─── Data to process ───
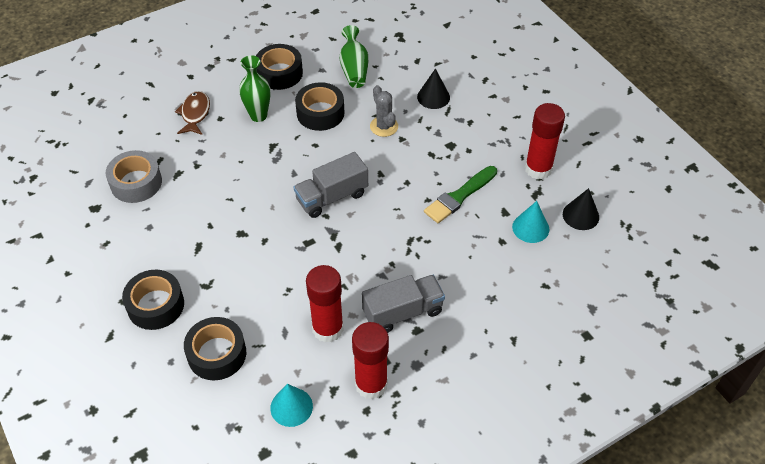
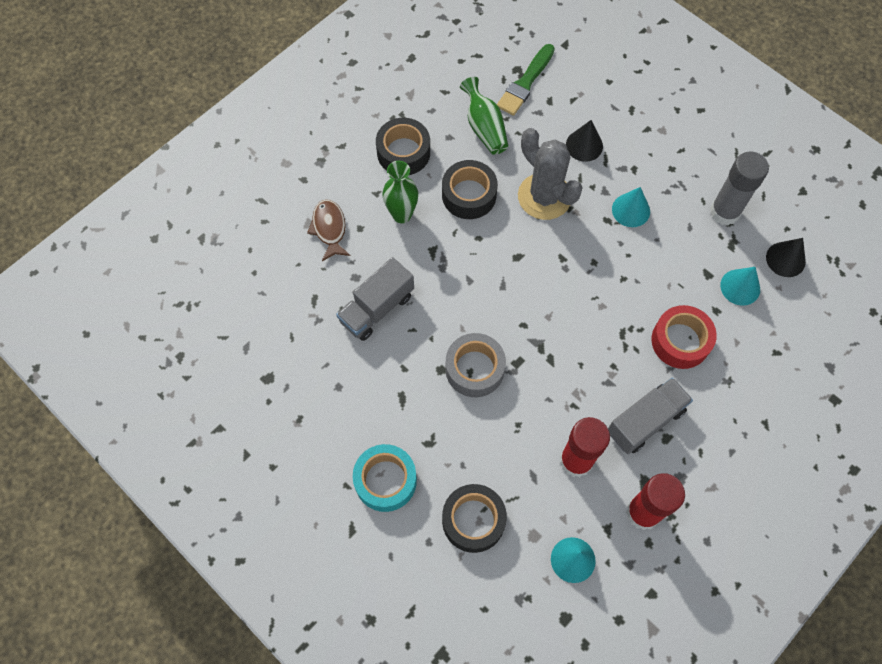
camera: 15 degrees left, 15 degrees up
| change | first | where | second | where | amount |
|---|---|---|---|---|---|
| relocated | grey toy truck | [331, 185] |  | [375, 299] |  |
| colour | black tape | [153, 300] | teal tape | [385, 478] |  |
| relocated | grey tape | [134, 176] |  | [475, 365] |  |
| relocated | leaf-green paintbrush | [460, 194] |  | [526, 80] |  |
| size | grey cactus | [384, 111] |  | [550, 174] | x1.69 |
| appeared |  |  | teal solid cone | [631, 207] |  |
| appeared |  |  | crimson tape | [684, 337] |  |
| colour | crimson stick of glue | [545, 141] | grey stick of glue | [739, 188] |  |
───
Write the entries above out again exactly, but not the pictures.

Solved exercise:
camera: 15 degrees left, 15 degrees up
| change | first | where | second | where | amount |
|---|---|---|---|---|---|
| relocated | grey toy truck | [331, 185] |  | [375, 299] |  |
| colour | black tape | [153, 300] | teal tape | [385, 478] |  |
| relocated | grey tape | [134, 176] |  | [475, 365] |  |
| relocated | leaf-green paintbrush | [460, 194] |  | [526, 80] |  |
| size | grey cactus | [384, 111] |  | [550, 174] | x1.69 |
| appeared |  |  | teal solid cone | [631, 207] |  |
| appeared |  |  | crimson tape | [684, 337] |  |
| colour | crimson stick of glue | [545, 141] | grey stick of glue | [739, 188] |  |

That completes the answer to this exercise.